**Task material:**
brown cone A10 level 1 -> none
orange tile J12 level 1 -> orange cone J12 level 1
...
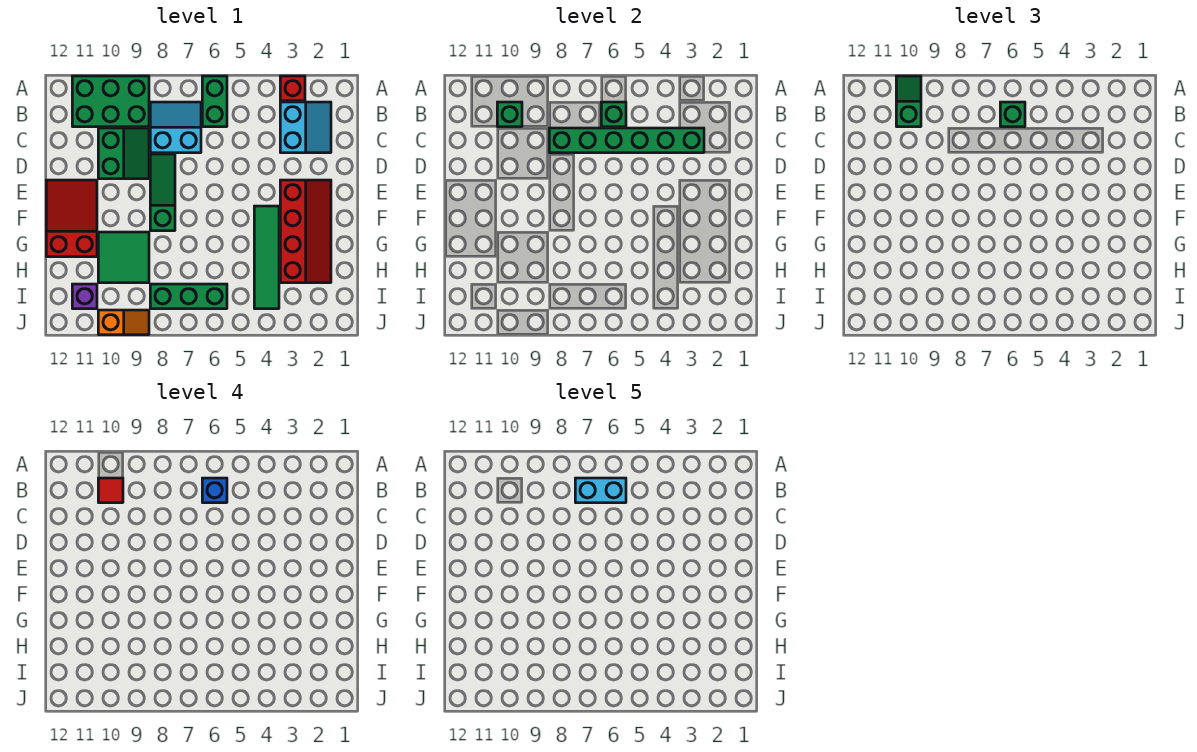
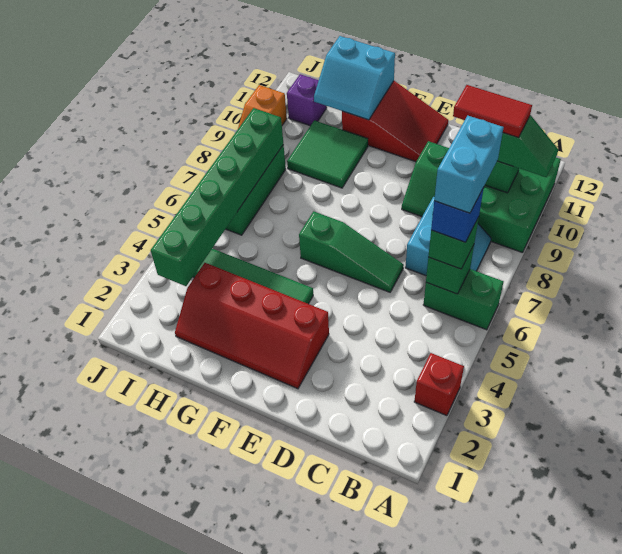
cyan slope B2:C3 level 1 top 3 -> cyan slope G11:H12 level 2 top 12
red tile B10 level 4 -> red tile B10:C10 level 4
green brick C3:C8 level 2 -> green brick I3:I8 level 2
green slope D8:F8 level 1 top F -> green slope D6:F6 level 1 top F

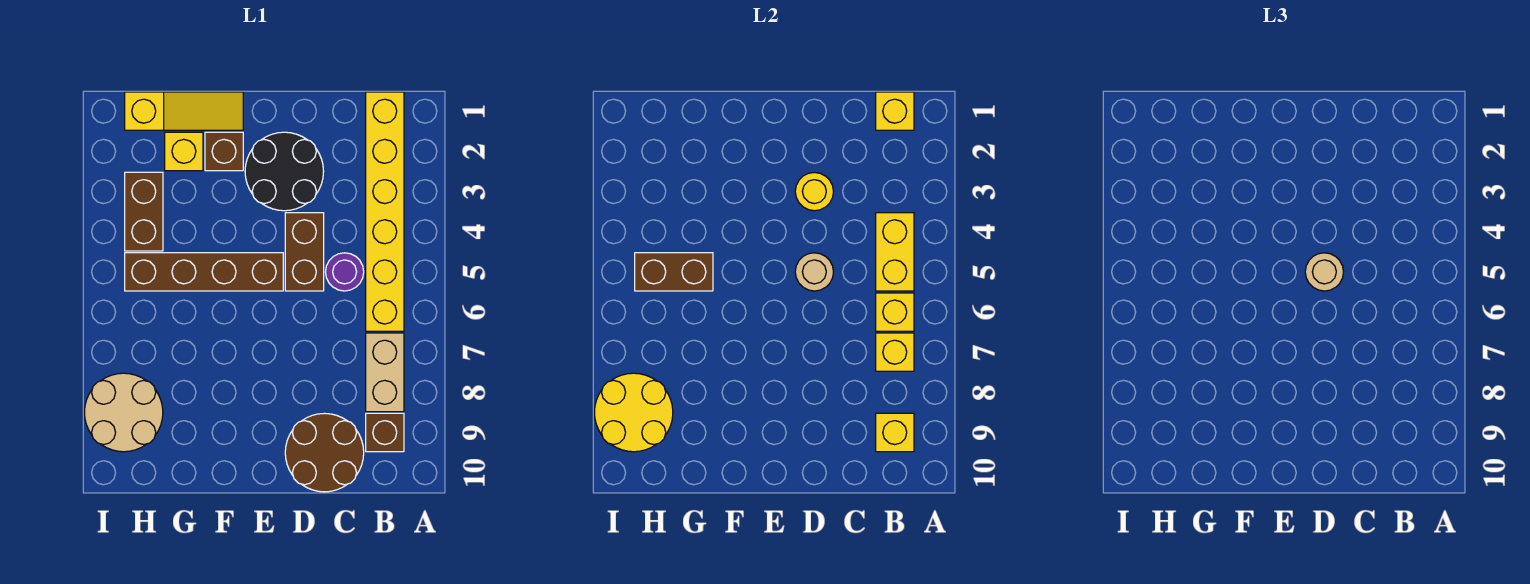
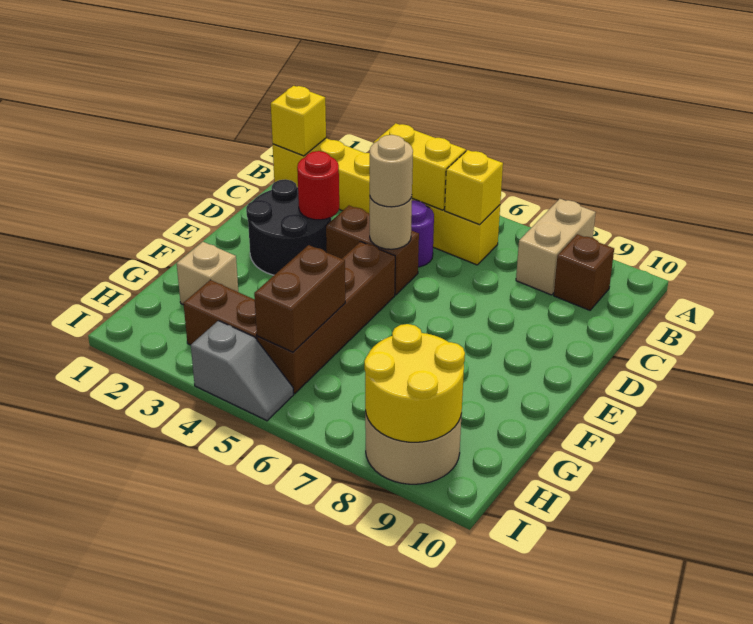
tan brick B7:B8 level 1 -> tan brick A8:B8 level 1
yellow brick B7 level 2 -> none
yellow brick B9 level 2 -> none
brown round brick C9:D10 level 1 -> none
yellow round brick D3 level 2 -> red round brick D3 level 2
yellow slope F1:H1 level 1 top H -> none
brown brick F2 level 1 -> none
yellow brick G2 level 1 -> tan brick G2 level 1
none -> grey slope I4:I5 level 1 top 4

**The problem:** Starting at the line that contains "green slope D8:F8" and ending at the line that contains "brown round brick C9:D10 level 1 -> none", transcribe the material above exactly, excluding pictures.

**Written response:**
green slope D8:F8 level 1 top F -> green slope D6:F6 level 1 top F

tan brick B7:B8 level 1 -> tan brick A8:B8 level 1
yellow brick B7 level 2 -> none
yellow brick B9 level 2 -> none
brown round brick C9:D10 level 1 -> none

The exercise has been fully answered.